## What is required:
Reproduce the records below exactly, but only between the lines holding "(377, 312) = (391, 342): none" and "(958, 365) = (816, 161): turquoise", inclusive.

═══ Data for this exercise ═══

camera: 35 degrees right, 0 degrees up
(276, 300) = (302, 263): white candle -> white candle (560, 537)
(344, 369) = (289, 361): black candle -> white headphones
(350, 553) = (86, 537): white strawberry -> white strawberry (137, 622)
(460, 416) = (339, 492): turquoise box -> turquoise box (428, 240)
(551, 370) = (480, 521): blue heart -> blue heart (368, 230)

═══
═══ Data for this exercise ═══

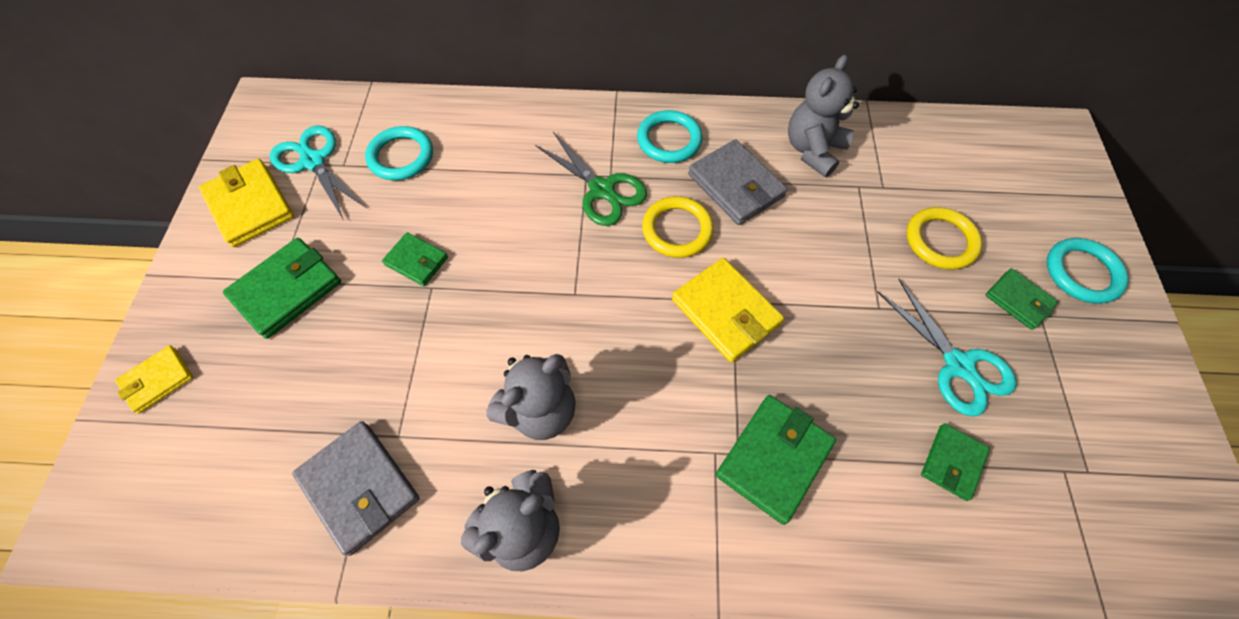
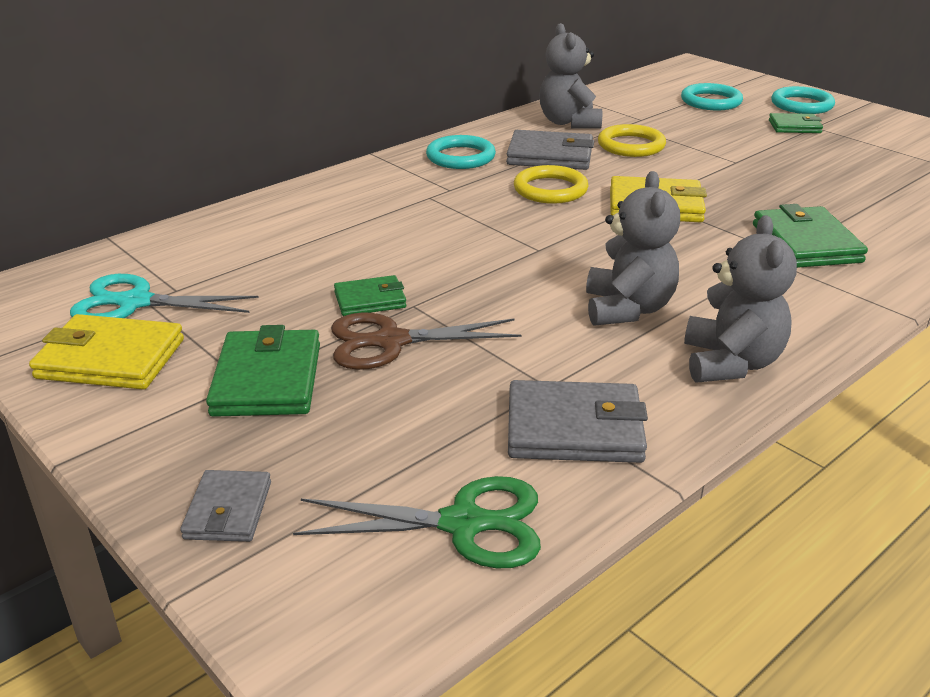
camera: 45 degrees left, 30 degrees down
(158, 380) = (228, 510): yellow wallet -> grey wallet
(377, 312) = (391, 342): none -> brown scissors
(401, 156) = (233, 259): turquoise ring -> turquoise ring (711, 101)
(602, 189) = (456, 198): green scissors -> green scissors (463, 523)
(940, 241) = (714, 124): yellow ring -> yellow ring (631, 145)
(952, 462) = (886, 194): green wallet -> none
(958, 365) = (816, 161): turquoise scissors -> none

═══
═══ Data for this exercise ═══

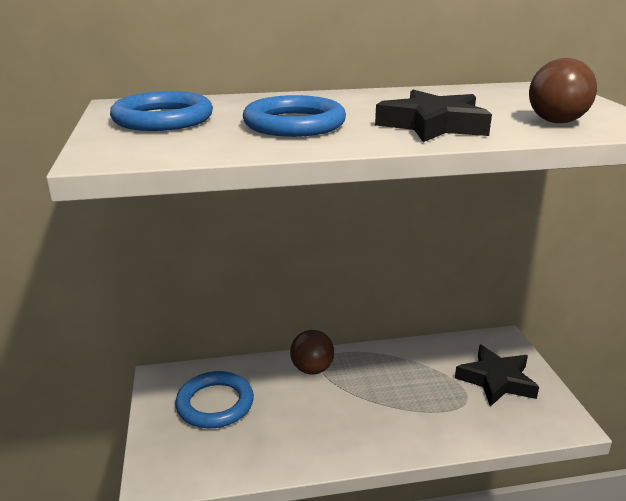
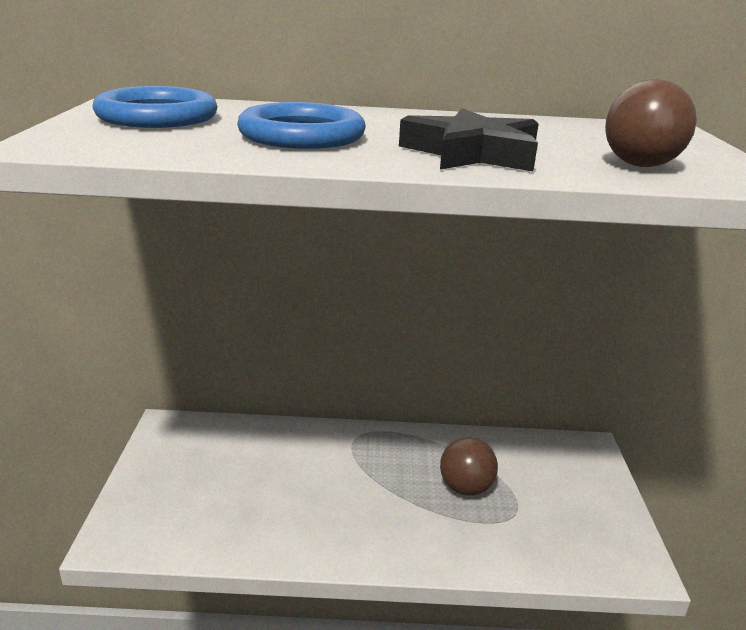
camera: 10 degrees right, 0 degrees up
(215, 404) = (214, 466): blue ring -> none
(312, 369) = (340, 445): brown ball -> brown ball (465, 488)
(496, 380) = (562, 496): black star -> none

═══

## Solution to the problem:
(377, 312) = (391, 342): none -> brown scissors
(401, 156) = (233, 259): turquoise ring -> turquoise ring (711, 101)
(602, 189) = (456, 198): green scissors -> green scissors (463, 523)
(940, 241) = (714, 124): yellow ring -> yellow ring (631, 145)
(952, 462) = (886, 194): green wallet -> none
(958, 365) = (816, 161): turquoise scissors -> none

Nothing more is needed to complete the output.